§ Assignment: Please return exactly the lines from the one containing "brown teddy bear [170,365,232,450]" through the end of the records, including both.

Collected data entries
+ + + + +
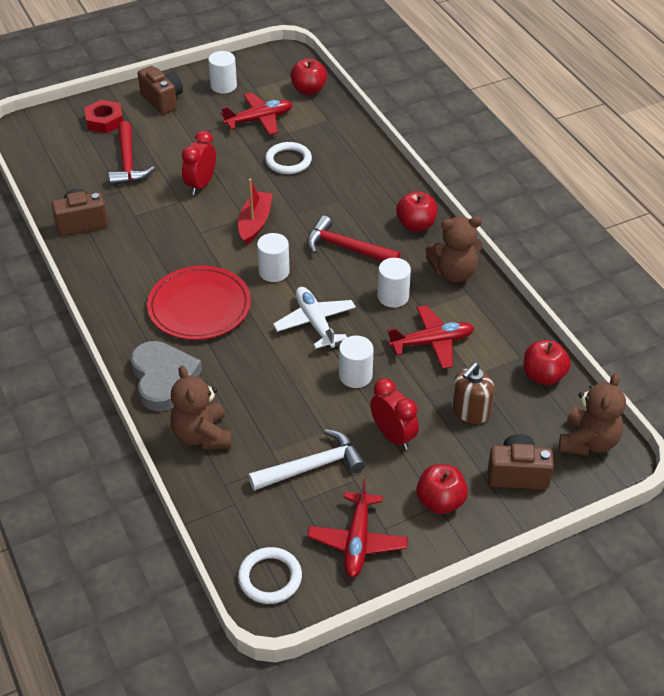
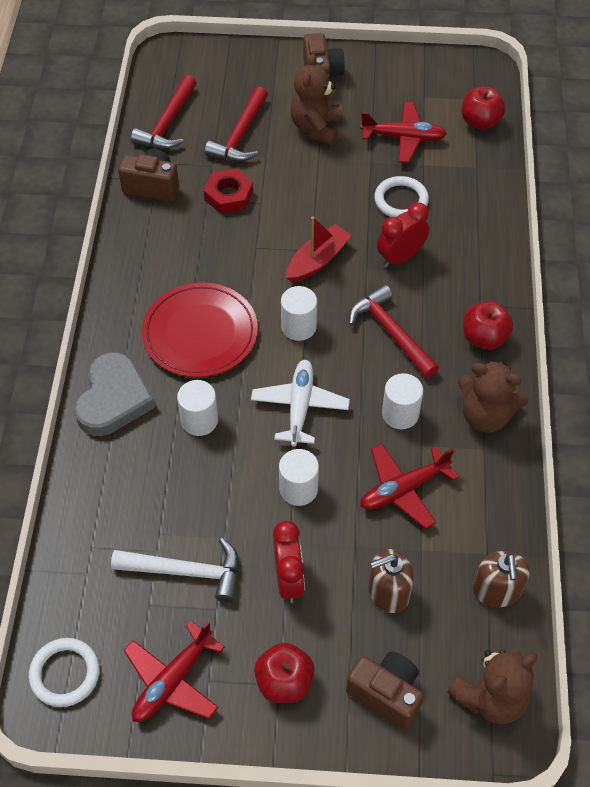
camera: 30 degrees right, 10 degrees up
red nut [84,100,123,133] -> red nut moved to [204,169,253,214]
brown teddy bear [170,365,232,450] -> brown teddy bear moved to [290,54,342,146]
red clock [182,131,216,195] -> red clock moved to [377,202,429,268]
white cylinder [208,51,237,94] -> white cylinder moved to [177,380,218,436]
red plane [387,305,474,369] -> red plane turned 135 degrees clockwise [360,444,459,529]
red apple [523,340,571,385] -> brown soap dispenser [473,551,530,607]
none -> red hammer [131,75,196,149]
+ + + + +
§ Your response:
brown teddy bear [170,365,232,450] -> brown teddy bear moved to [290,54,342,146]
red clock [182,131,216,195] -> red clock moved to [377,202,429,268]
white cylinder [208,51,237,94] -> white cylinder moved to [177,380,218,436]
red plane [387,305,474,369] -> red plane turned 135 degrees clockwise [360,444,459,529]
red apple [523,340,571,385] -> brown soap dispenser [473,551,530,607]
none -> red hammer [131,75,196,149]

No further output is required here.